(Stepwise shape edit descriptions)
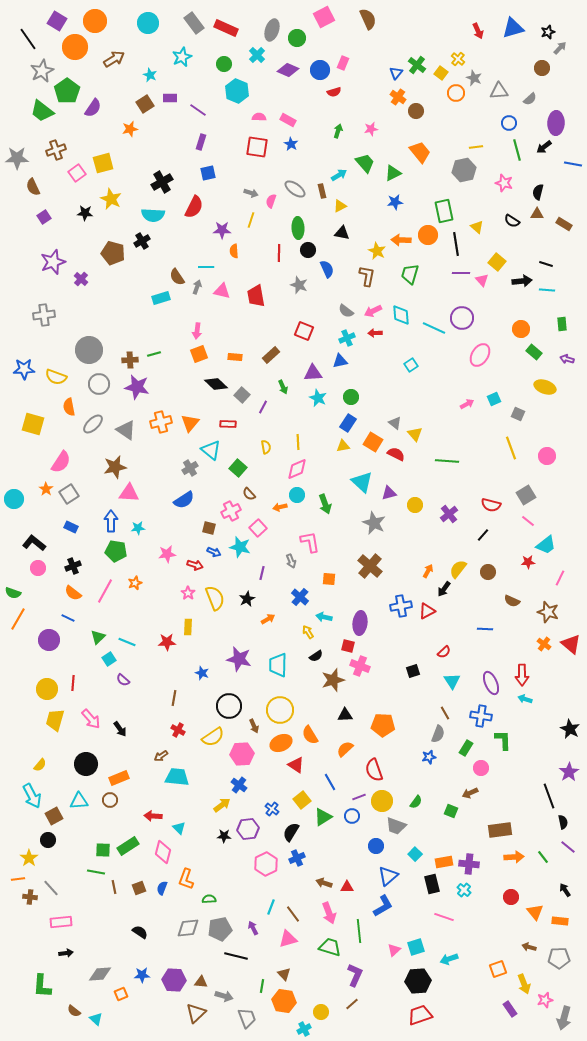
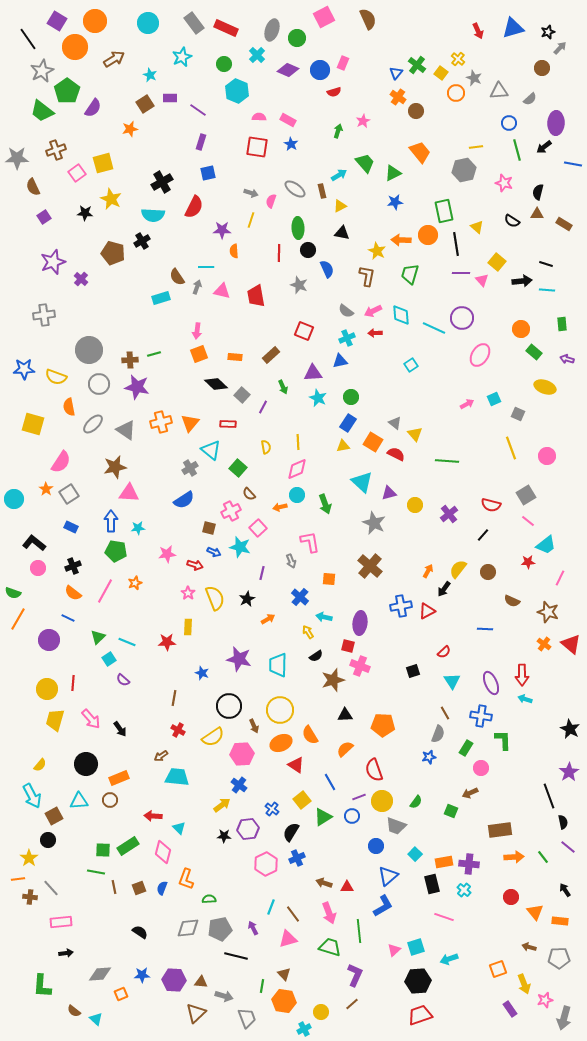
pink star at (371, 129): moved 8 px left, 8 px up; rotated 16 degrees counterclockwise
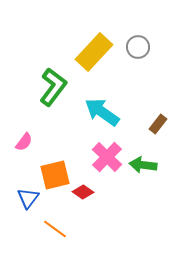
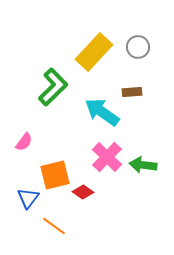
green L-shape: rotated 9 degrees clockwise
brown rectangle: moved 26 px left, 32 px up; rotated 48 degrees clockwise
orange line: moved 1 px left, 3 px up
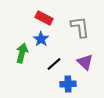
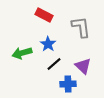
red rectangle: moved 3 px up
gray L-shape: moved 1 px right
blue star: moved 7 px right, 5 px down
green arrow: rotated 120 degrees counterclockwise
purple triangle: moved 2 px left, 4 px down
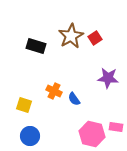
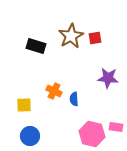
red square: rotated 24 degrees clockwise
blue semicircle: rotated 32 degrees clockwise
yellow square: rotated 21 degrees counterclockwise
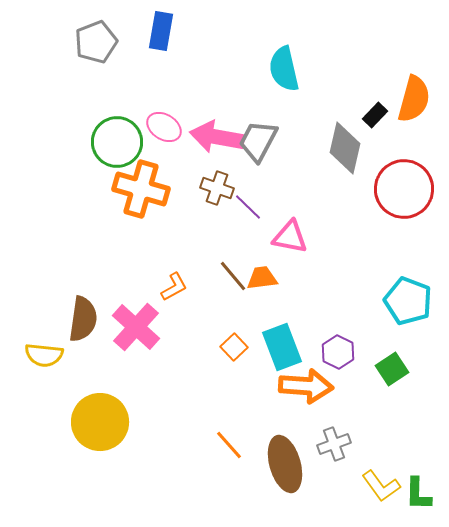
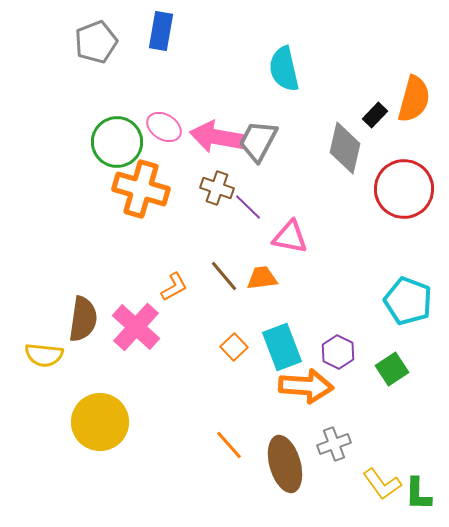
brown line: moved 9 px left
yellow L-shape: moved 1 px right, 2 px up
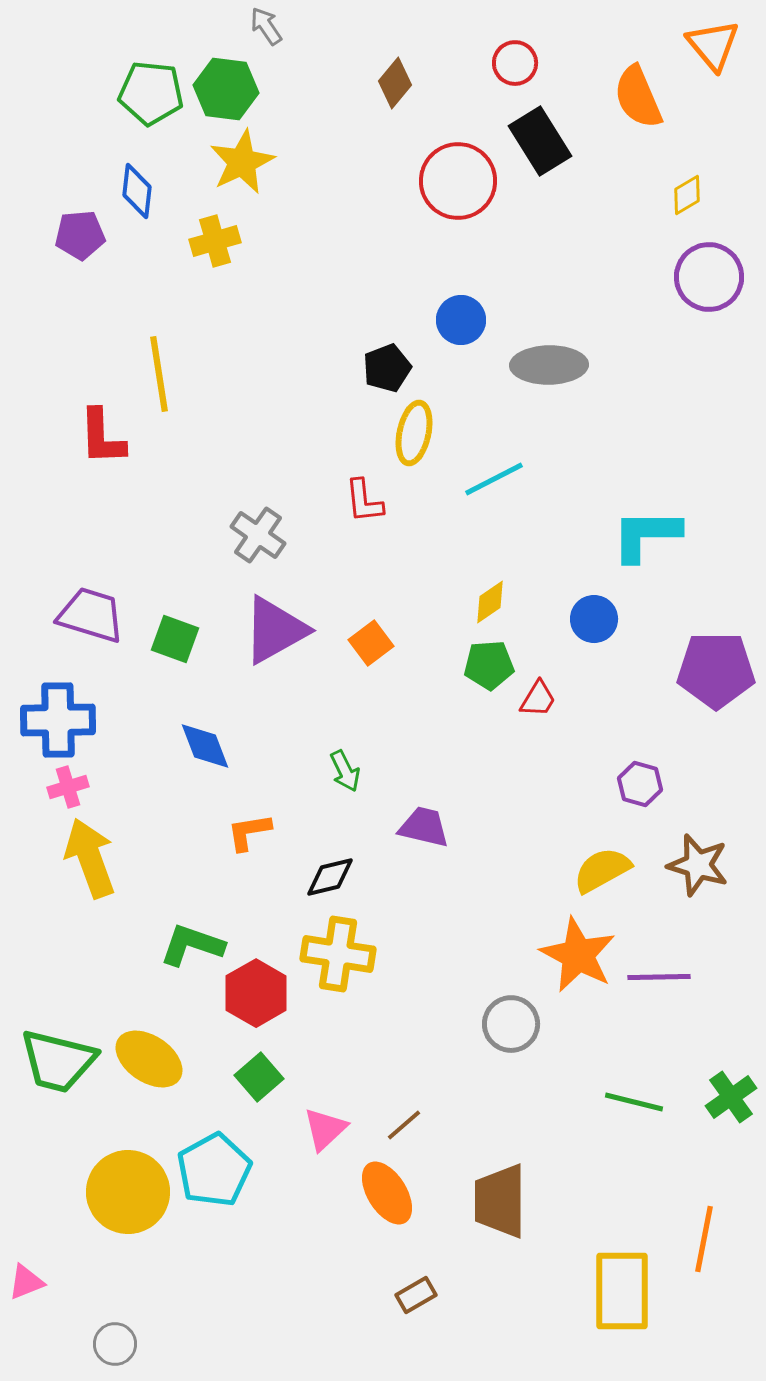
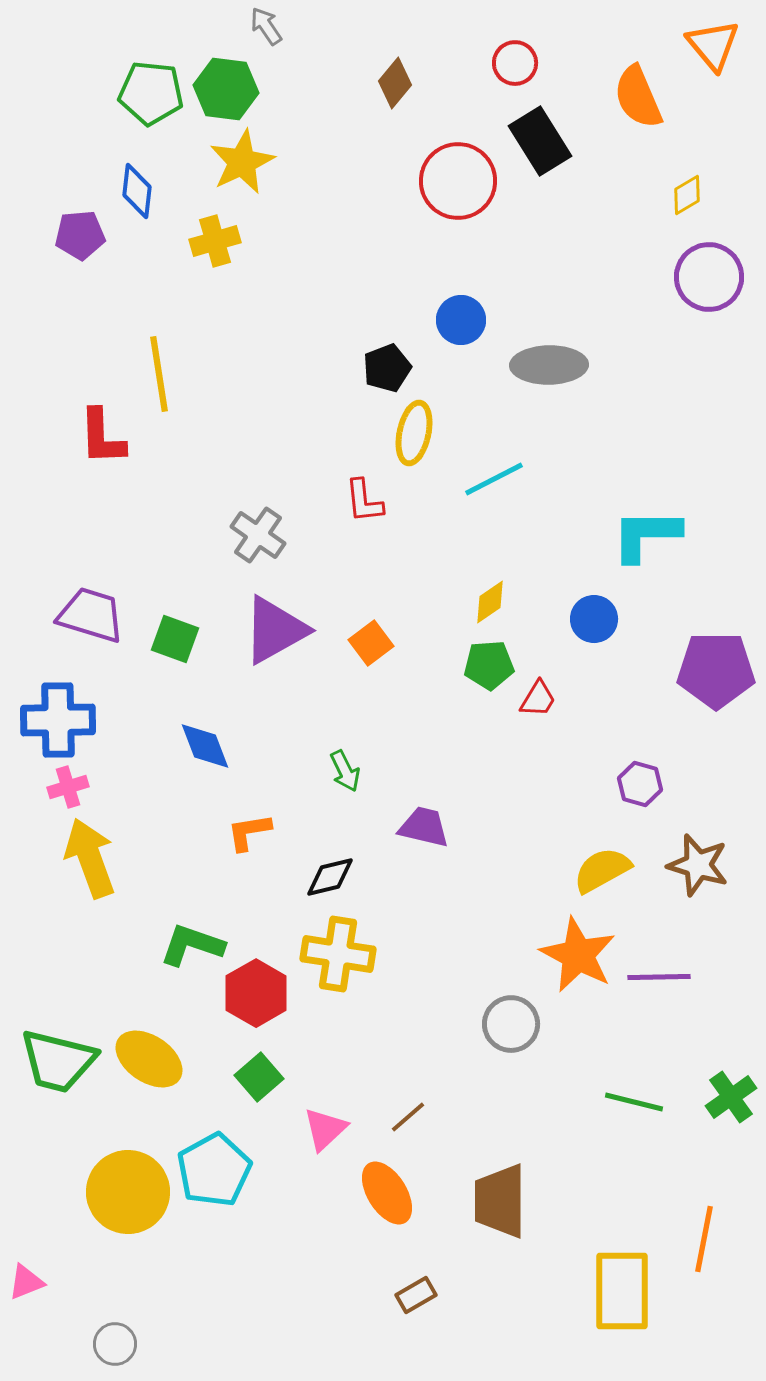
brown line at (404, 1125): moved 4 px right, 8 px up
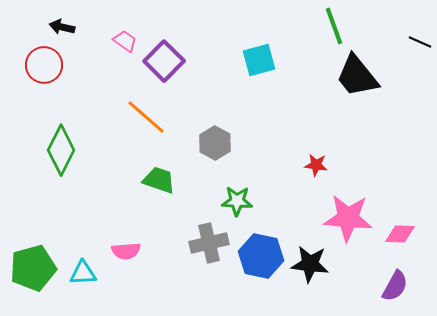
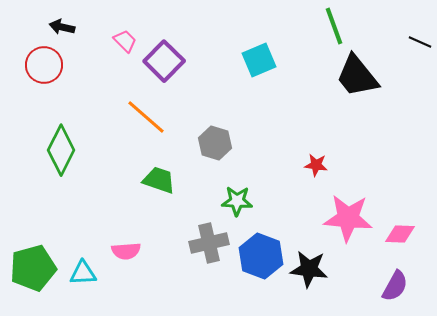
pink trapezoid: rotated 10 degrees clockwise
cyan square: rotated 8 degrees counterclockwise
gray hexagon: rotated 12 degrees counterclockwise
blue hexagon: rotated 9 degrees clockwise
black star: moved 1 px left, 5 px down
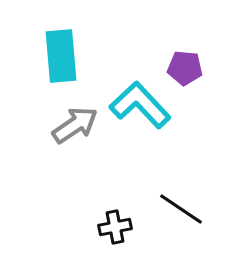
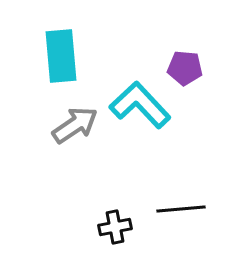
black line: rotated 39 degrees counterclockwise
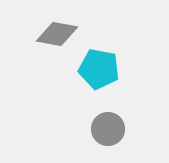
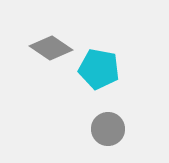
gray diamond: moved 6 px left, 14 px down; rotated 24 degrees clockwise
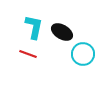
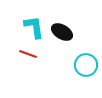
cyan L-shape: rotated 20 degrees counterclockwise
cyan circle: moved 3 px right, 11 px down
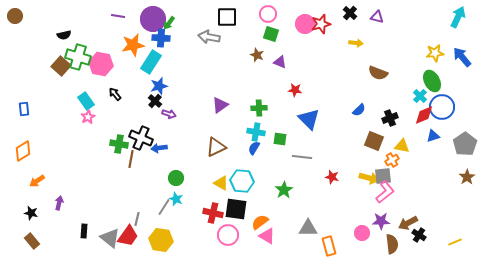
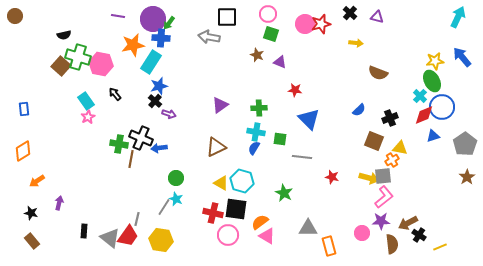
yellow star at (435, 53): moved 8 px down
yellow triangle at (402, 146): moved 2 px left, 2 px down
cyan hexagon at (242, 181): rotated 10 degrees clockwise
green star at (284, 190): moved 3 px down; rotated 12 degrees counterclockwise
pink L-shape at (385, 192): moved 1 px left, 5 px down
yellow line at (455, 242): moved 15 px left, 5 px down
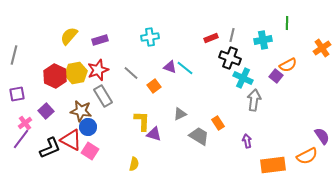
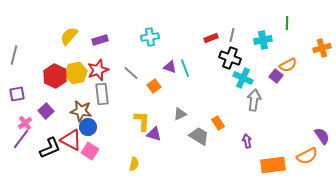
orange cross at (322, 48): rotated 18 degrees clockwise
cyan line at (185, 68): rotated 30 degrees clockwise
gray rectangle at (103, 96): moved 1 px left, 2 px up; rotated 25 degrees clockwise
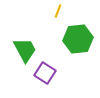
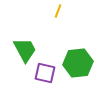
green hexagon: moved 24 px down
purple square: rotated 20 degrees counterclockwise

• **GOAL OF THE EXERCISE**
Where in the records does the word "orange" appear? Copy each line that holds it.

• **REPLY**
orange line: moved 1 px left, 3 px up
orange cross at (322, 48): rotated 18 degrees clockwise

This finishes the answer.